> **Task objective**: In the records below, the line with "(786, 562) = (125, 327): purple mug -> none" opens the range and the line with "(964, 243) = (308, 374): green" closes it; print that range exactly and nothing else.

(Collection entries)
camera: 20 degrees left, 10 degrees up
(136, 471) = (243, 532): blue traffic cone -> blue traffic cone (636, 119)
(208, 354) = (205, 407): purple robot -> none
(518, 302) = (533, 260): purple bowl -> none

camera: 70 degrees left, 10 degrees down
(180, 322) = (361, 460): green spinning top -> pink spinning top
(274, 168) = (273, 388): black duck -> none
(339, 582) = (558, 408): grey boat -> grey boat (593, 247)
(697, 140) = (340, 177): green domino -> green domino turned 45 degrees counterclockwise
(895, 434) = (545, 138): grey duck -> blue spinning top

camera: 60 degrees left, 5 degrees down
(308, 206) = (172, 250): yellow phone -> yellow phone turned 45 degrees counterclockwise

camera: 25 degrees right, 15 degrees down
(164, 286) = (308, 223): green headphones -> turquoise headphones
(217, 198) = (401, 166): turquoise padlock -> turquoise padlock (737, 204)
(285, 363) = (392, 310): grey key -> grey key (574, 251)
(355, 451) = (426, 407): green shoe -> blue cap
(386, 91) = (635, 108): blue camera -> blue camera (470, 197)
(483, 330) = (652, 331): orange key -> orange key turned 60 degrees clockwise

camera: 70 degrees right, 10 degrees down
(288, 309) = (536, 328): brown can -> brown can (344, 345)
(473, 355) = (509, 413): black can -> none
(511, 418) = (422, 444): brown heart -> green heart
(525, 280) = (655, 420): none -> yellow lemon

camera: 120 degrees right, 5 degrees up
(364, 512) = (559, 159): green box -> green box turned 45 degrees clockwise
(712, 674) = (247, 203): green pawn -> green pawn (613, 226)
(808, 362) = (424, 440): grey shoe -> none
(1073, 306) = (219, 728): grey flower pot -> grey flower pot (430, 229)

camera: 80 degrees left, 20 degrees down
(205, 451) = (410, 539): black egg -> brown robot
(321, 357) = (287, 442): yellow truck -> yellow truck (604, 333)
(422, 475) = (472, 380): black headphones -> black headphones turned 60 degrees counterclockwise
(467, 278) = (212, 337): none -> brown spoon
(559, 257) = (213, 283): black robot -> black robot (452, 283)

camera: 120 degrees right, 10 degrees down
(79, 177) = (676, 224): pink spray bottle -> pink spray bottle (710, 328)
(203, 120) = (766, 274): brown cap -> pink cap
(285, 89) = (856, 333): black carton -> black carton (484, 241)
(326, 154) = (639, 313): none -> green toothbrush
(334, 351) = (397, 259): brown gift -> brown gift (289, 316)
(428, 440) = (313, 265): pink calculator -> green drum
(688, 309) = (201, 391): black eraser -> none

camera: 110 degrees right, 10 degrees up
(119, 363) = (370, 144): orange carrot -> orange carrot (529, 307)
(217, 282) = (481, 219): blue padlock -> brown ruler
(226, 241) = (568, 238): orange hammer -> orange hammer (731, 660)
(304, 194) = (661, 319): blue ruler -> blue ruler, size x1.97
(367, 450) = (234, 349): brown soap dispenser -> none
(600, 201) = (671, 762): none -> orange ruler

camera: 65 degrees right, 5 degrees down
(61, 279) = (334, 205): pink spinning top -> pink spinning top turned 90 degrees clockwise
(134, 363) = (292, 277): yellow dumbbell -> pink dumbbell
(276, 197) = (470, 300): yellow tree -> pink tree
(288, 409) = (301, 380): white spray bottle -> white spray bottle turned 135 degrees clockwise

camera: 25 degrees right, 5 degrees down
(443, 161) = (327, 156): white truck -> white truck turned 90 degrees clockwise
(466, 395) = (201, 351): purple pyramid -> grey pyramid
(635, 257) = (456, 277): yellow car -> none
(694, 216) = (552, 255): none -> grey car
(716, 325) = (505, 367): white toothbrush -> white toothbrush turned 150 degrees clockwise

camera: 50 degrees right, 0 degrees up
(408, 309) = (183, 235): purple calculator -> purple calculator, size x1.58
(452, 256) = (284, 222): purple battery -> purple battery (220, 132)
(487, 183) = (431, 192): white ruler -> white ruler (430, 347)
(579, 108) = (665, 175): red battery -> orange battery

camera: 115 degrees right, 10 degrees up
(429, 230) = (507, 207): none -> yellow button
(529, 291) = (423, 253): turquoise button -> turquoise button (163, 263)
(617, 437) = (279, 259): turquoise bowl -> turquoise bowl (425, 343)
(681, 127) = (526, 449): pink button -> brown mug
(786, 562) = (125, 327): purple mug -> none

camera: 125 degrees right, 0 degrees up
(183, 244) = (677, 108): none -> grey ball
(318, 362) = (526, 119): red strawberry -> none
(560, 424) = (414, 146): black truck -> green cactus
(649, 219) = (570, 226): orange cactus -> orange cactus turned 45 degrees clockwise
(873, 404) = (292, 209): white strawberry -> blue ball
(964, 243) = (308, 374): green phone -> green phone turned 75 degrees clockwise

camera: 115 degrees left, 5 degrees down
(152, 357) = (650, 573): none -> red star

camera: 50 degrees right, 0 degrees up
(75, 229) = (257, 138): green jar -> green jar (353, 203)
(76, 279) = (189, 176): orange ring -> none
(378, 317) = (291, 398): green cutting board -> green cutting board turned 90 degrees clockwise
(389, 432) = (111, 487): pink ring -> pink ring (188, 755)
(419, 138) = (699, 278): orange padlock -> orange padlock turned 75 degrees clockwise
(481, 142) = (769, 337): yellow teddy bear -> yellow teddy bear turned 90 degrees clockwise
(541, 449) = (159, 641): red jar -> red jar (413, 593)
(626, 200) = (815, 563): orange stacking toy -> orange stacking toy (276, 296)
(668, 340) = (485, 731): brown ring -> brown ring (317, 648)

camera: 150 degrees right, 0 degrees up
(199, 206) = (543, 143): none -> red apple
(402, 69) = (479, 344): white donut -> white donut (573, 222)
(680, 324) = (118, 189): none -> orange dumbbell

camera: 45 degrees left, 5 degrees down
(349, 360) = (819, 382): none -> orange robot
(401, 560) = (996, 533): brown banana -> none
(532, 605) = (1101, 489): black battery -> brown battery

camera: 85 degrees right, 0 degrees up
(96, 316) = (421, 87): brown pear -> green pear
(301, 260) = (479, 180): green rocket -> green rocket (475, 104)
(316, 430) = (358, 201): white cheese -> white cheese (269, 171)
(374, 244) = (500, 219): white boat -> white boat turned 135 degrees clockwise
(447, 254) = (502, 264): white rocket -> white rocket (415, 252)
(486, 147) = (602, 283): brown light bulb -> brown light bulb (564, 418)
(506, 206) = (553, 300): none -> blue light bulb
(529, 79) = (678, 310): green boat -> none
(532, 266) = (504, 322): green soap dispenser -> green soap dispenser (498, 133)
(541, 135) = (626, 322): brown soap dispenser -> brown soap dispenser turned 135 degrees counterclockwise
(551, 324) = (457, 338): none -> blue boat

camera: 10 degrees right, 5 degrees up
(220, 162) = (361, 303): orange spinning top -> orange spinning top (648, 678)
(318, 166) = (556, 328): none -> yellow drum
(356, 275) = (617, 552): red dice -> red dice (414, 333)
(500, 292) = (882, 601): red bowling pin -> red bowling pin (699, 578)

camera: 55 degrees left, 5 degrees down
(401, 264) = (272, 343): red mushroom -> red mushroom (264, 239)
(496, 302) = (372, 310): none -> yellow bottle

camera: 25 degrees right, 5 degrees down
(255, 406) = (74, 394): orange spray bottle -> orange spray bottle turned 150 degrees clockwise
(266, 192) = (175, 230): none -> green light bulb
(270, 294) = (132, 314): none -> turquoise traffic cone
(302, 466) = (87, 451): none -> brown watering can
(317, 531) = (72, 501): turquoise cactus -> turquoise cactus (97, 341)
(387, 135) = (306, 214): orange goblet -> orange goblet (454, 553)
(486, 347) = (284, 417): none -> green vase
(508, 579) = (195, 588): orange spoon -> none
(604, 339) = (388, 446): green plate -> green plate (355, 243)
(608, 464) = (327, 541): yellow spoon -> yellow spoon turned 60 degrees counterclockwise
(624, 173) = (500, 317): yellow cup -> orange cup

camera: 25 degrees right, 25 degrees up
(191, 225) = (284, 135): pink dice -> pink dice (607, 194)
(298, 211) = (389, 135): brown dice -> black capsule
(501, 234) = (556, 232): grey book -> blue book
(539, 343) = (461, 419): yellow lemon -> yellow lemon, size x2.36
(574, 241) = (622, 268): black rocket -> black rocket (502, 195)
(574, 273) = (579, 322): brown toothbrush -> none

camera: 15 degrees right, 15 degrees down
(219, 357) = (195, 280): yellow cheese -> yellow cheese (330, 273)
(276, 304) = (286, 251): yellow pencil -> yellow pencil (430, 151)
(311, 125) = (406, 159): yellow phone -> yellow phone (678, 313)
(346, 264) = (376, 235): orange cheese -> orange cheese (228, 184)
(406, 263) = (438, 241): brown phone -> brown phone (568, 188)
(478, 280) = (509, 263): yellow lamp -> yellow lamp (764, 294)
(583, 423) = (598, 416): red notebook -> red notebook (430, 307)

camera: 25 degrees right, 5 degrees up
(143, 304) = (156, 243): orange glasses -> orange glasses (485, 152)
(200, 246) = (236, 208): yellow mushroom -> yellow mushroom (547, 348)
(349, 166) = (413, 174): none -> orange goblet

> **Exercise solution**:
(786, 562) = (125, 327): purple mug -> none

camera: 125 degrees right, 0 degrees up
(183, 244) = (677, 108): none -> grey ball
(318, 362) = (526, 119): red strawberry -> none
(560, 424) = (414, 146): black truck -> green cactus
(649, 219) = (570, 226): orange cactus -> orange cactus turned 45 degrees clockwise
(873, 404) = (292, 209): white strawberry -> blue ball
(964, 243) = (308, 374): green phone -> green phone turned 75 degrees clockwise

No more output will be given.